## Exercise data
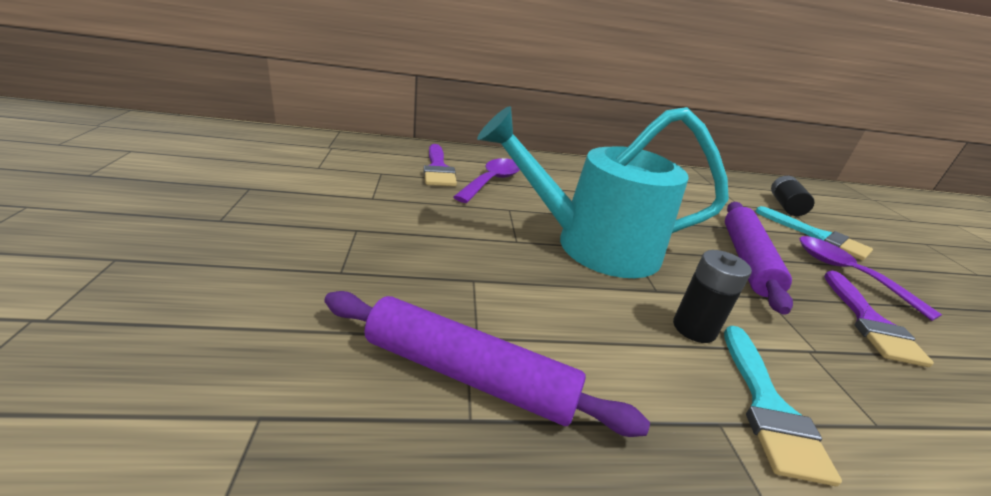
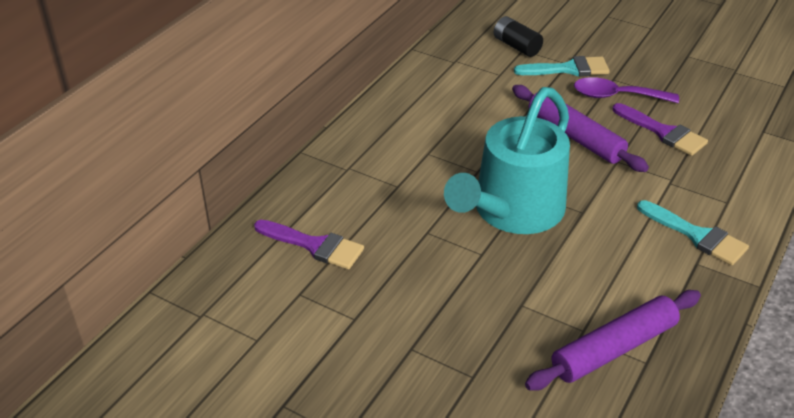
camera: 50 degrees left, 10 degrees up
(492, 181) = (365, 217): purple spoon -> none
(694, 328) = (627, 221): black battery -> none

## Task to carry out
Everything in the listing should be repeated exactly except the pictures.

## Response area
camera: 50 degrees left, 10 degrees up
(492, 181) = (365, 217): purple spoon -> none
(694, 328) = (627, 221): black battery -> none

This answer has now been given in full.